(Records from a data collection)
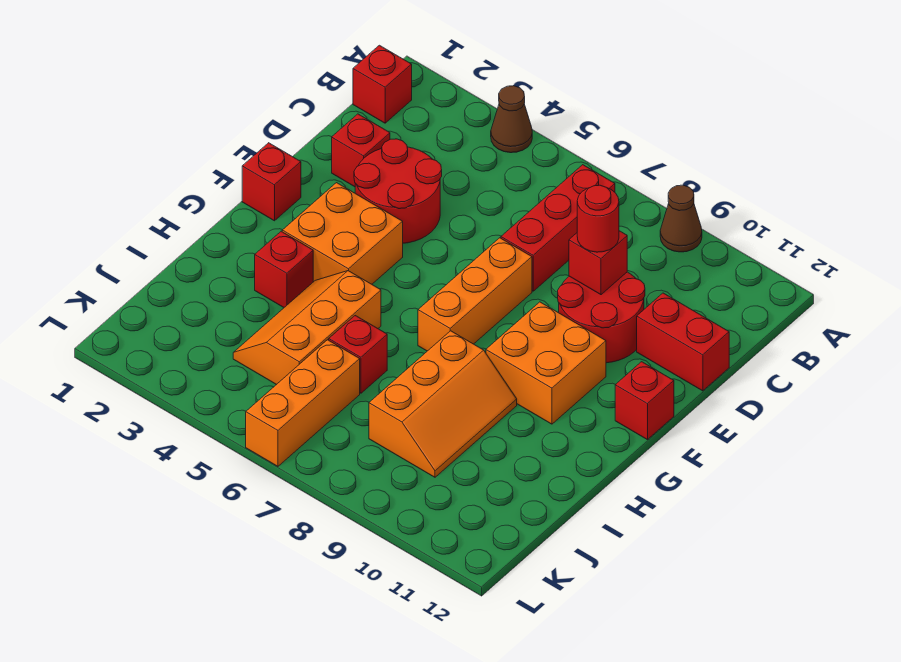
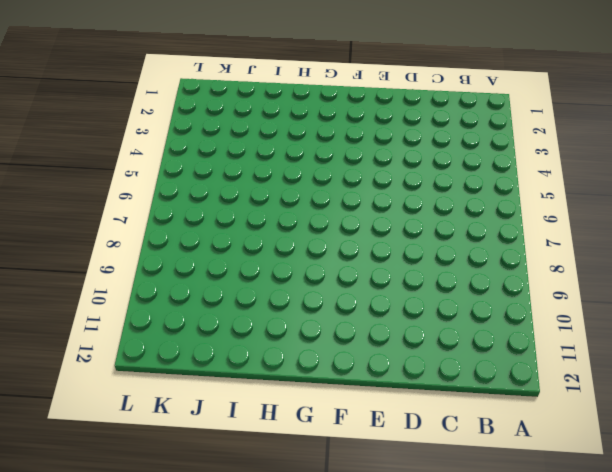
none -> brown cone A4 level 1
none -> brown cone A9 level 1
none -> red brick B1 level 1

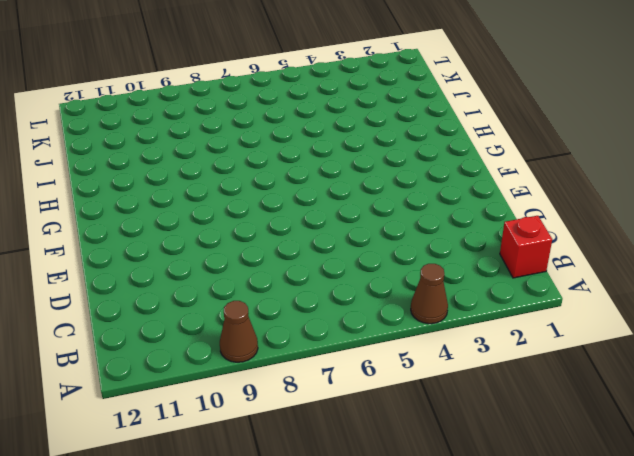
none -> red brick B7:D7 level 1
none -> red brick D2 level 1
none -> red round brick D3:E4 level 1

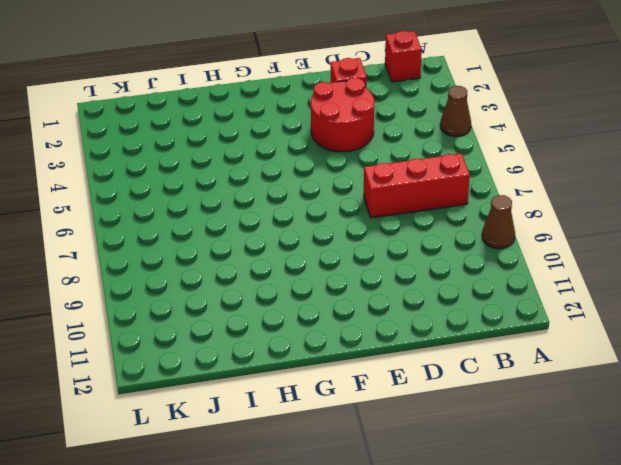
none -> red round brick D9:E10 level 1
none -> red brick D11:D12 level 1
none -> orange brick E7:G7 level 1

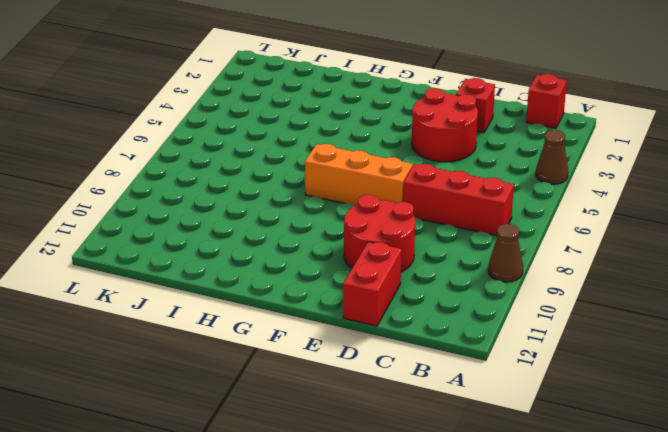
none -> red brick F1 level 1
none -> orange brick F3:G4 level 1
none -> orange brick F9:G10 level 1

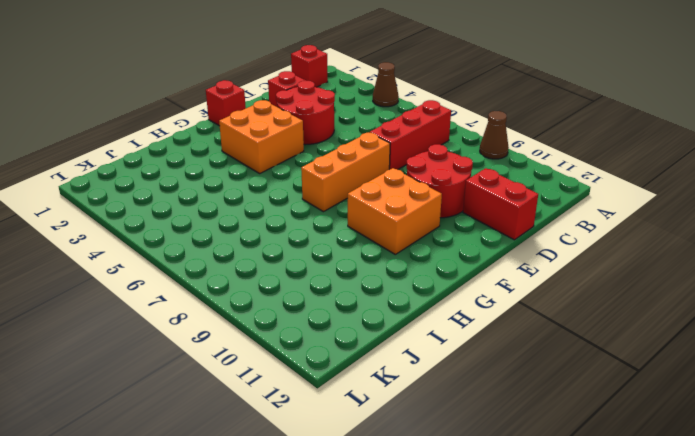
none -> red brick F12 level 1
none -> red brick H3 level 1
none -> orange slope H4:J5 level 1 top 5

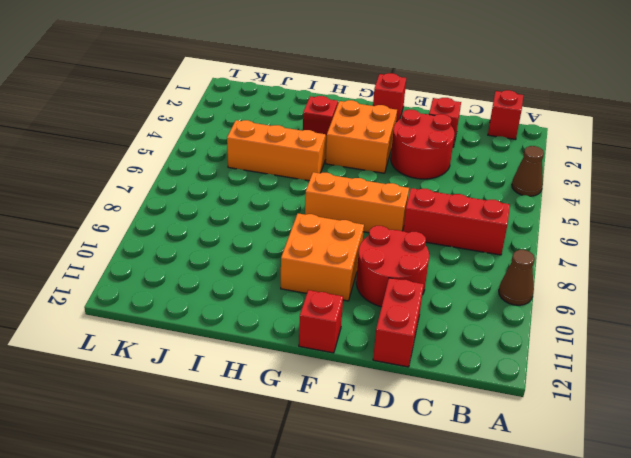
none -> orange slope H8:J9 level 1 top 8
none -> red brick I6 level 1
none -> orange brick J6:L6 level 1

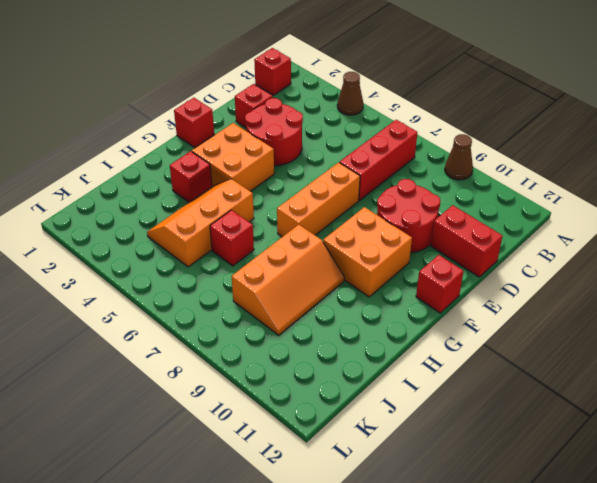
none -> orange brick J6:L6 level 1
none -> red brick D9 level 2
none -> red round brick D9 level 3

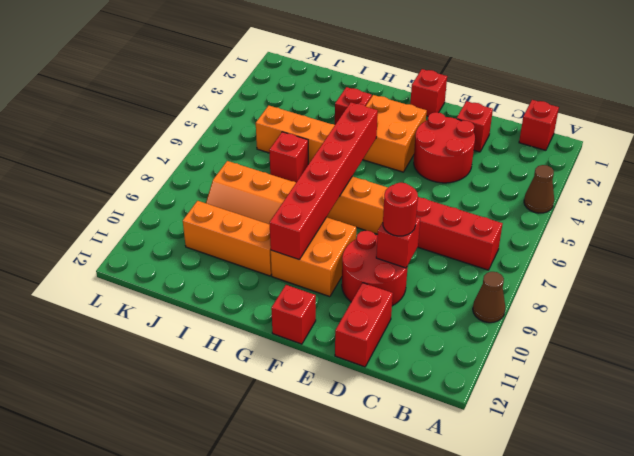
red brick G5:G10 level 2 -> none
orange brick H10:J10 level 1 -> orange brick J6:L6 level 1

**Your instructions**
Reproduce every line above exactly as written, omitting the images.

**Your solution**
none -> brown cone A4 level 1
none -> brown cone A9 level 1
none -> red brick B1 level 1

none -> red brick B7:D7 level 1
none -> red brick D2 level 1
none -> red round brick D3:E4 level 1

none -> red round brick D9:E10 level 1
none -> red brick D11:D12 level 1
none -> orange brick E7:G7 level 1

none -> red brick F1 level 1
none -> orange brick F3:G4 level 1
none -> orange brick F9:G10 level 1

none -> red brick F12 level 1
none -> red brick H3 level 1
none -> orange slope H4:J5 level 1 top 5

none -> orange slope H8:J9 level 1 top 8
none -> red brick I6 level 1
none -> orange brick J6:L6 level 1

none -> orange brick J6:L6 level 1
none -> red brick D9 level 2
none -> red round brick D9 level 3

red brick G5:G10 level 2 -> none
orange brick H10:J10 level 1 -> orange brick J6:L6 level 1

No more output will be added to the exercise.